■ EXERCISE ■
Somewhere below is a line with "none -> tan brick D9 level 2" and, later, a line with "none -> grey slope H2:I3 level 1 top H"; repeat those two lines and all the lines between them, exactly as they are.

■ EXCERPTED DATA ■
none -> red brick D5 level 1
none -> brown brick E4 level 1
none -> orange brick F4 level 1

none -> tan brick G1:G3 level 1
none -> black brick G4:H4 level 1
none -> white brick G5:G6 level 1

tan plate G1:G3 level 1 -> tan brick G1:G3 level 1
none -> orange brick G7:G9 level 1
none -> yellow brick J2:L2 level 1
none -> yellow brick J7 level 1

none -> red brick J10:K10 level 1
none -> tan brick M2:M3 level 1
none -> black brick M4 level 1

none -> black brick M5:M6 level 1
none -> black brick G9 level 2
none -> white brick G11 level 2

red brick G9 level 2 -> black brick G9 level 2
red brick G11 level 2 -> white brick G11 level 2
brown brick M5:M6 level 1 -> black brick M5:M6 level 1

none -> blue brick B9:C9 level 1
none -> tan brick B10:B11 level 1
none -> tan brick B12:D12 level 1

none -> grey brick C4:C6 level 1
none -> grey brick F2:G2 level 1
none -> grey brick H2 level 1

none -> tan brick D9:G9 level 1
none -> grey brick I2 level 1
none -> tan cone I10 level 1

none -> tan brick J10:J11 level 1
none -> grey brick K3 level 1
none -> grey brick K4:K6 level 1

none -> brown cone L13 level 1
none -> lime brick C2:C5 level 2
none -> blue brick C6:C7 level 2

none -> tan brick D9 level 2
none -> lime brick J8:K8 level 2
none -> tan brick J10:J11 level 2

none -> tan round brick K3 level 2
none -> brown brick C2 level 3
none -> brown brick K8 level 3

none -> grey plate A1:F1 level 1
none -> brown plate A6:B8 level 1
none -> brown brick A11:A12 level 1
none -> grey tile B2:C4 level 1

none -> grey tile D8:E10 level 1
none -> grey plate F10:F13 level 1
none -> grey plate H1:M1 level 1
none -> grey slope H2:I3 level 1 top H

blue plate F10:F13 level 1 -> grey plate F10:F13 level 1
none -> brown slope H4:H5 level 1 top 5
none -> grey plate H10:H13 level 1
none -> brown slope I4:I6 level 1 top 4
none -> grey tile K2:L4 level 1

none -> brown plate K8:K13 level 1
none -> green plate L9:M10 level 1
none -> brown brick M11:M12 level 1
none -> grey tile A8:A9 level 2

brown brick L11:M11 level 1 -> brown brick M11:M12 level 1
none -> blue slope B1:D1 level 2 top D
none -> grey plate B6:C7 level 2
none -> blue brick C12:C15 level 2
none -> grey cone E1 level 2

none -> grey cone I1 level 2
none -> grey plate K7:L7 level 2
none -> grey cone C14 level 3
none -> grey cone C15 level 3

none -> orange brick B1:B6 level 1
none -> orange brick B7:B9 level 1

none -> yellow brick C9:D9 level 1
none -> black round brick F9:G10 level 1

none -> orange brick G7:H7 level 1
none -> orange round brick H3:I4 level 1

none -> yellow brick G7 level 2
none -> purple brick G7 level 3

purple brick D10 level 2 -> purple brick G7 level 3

■ SOLUTION FOR THIS EXERCISE ■
none -> tan brick D9 level 2
none -> lime brick J8:K8 level 2
none -> tan brick J10:J11 level 2

none -> tan round brick K3 level 2
none -> brown brick C2 level 3
none -> brown brick K8 level 3

none -> grey plate A1:F1 level 1
none -> brown plate A6:B8 level 1
none -> brown brick A11:A12 level 1
none -> grey tile B2:C4 level 1

none -> grey tile D8:E10 level 1
none -> grey plate F10:F13 level 1
none -> grey plate H1:M1 level 1
none -> grey slope H2:I3 level 1 top H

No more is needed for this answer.